(Records)
□ □ □ □ □ □ □
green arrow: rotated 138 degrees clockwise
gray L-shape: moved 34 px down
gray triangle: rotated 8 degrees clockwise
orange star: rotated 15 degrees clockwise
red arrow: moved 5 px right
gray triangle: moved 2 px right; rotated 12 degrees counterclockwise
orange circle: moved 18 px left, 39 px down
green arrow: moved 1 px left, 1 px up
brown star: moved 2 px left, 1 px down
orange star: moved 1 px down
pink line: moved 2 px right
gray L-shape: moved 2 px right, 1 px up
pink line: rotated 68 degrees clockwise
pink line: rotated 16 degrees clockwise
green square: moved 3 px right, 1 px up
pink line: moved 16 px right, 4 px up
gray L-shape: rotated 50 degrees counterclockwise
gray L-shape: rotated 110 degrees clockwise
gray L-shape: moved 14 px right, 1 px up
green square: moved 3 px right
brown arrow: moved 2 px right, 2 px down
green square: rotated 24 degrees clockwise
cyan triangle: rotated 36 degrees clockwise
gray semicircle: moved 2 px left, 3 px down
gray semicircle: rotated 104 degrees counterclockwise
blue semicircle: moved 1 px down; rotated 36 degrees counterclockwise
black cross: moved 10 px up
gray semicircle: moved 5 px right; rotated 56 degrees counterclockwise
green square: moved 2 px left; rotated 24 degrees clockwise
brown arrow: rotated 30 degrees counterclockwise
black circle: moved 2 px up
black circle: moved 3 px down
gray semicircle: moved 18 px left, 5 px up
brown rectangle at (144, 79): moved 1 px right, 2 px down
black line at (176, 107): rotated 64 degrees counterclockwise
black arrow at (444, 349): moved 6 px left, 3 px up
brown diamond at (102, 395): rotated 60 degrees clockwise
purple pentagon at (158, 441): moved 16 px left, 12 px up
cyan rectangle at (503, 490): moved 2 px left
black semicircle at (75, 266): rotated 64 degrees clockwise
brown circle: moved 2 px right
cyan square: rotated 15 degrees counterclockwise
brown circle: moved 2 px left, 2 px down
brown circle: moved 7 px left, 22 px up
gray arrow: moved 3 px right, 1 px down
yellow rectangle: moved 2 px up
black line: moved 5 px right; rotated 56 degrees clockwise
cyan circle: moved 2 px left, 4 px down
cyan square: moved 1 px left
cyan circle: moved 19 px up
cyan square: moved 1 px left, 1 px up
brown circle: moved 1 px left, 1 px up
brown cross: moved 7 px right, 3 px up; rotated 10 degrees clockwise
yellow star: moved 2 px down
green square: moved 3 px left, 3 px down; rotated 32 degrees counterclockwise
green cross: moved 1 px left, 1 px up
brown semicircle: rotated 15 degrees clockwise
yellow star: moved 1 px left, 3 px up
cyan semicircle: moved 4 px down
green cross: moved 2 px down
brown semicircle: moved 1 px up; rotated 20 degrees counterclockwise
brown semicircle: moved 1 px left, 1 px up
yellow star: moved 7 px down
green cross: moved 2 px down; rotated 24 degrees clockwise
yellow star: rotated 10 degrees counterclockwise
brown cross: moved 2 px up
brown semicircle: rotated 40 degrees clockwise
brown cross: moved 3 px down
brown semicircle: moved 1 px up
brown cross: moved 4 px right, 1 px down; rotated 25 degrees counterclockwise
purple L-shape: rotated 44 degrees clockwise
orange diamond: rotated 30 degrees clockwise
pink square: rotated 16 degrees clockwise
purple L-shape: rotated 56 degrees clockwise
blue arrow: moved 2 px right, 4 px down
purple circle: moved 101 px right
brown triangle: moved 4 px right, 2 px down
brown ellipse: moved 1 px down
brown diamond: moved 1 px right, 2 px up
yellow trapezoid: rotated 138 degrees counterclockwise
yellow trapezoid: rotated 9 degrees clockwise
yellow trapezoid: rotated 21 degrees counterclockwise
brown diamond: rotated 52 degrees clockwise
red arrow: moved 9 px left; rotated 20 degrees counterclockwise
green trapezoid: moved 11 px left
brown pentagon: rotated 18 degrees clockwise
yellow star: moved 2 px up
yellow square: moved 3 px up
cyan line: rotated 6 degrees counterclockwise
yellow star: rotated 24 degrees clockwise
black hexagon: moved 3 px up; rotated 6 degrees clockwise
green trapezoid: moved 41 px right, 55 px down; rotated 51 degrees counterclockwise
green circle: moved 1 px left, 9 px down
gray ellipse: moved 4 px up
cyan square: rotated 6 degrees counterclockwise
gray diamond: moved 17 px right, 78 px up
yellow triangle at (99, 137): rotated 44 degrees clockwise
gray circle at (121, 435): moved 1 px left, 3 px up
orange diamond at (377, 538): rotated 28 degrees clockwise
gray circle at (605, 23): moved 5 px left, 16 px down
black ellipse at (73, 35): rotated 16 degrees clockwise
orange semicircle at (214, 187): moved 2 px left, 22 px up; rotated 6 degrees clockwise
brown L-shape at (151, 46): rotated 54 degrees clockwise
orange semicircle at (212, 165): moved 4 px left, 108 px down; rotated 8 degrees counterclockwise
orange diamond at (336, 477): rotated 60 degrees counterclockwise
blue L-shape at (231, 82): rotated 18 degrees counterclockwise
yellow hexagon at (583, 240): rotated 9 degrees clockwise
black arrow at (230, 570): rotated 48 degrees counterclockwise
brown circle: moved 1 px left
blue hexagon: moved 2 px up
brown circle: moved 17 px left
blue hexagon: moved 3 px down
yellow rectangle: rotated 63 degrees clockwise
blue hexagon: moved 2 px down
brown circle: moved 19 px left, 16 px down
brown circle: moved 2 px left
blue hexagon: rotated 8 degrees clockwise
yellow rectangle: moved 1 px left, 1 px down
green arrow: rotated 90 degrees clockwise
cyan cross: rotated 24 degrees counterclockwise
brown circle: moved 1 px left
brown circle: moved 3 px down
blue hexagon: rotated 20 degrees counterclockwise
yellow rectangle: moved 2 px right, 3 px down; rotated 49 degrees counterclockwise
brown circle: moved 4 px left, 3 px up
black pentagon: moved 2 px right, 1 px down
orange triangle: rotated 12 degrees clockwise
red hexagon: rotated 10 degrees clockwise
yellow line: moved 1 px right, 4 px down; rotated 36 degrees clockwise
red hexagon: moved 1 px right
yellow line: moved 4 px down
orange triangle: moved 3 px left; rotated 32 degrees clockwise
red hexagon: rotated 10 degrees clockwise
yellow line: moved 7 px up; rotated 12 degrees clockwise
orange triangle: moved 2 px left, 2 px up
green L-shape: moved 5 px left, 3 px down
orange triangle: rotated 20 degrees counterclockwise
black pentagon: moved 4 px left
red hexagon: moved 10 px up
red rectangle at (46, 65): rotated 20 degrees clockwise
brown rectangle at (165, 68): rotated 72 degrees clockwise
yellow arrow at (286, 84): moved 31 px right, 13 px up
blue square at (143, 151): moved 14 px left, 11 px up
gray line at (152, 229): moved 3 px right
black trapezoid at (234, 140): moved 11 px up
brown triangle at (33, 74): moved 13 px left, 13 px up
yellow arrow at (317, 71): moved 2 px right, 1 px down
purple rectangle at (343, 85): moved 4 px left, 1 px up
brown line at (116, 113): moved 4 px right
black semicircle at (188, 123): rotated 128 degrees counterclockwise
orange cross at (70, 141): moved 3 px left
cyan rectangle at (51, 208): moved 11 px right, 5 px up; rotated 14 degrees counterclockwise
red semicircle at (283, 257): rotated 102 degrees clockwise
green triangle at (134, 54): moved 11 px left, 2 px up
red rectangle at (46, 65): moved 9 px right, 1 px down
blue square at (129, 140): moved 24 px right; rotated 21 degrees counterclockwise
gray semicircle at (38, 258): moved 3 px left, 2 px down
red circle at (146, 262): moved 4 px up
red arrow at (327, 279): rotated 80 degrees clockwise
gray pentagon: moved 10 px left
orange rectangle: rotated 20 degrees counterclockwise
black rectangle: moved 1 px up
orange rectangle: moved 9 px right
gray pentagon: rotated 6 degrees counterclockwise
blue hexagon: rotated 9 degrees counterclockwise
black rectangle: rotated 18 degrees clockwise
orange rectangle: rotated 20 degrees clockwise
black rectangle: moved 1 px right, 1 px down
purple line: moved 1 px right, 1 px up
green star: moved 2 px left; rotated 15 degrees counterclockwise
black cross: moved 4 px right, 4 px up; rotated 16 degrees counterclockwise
□ □ □ □ □ □ □
▸ **Do this**
Swap every "pink line" for "purple line" in the listing from its first line through the line containing "gray L-shape: moved 14 px right, 1 px up", both included. Give those lines again with nothing else changed.

▸ **Solution below**
green arrow: rotated 138 degrees clockwise
gray L-shape: moved 34 px down
gray triangle: rotated 8 degrees clockwise
orange star: rotated 15 degrees clockwise
red arrow: moved 5 px right
gray triangle: moved 2 px right; rotated 12 degrees counterclockwise
orange circle: moved 18 px left, 39 px down
green arrow: moved 1 px left, 1 px up
brown star: moved 2 px left, 1 px down
orange star: moved 1 px down
purple line: moved 2 px right
gray L-shape: moved 2 px right, 1 px up
purple line: rotated 68 degrees clockwise
purple line: rotated 16 degrees clockwise
green square: moved 3 px right, 1 px up
purple line: moved 16 px right, 4 px up
gray L-shape: rotated 50 degrees counterclockwise
gray L-shape: rotated 110 degrees clockwise
gray L-shape: moved 14 px right, 1 px up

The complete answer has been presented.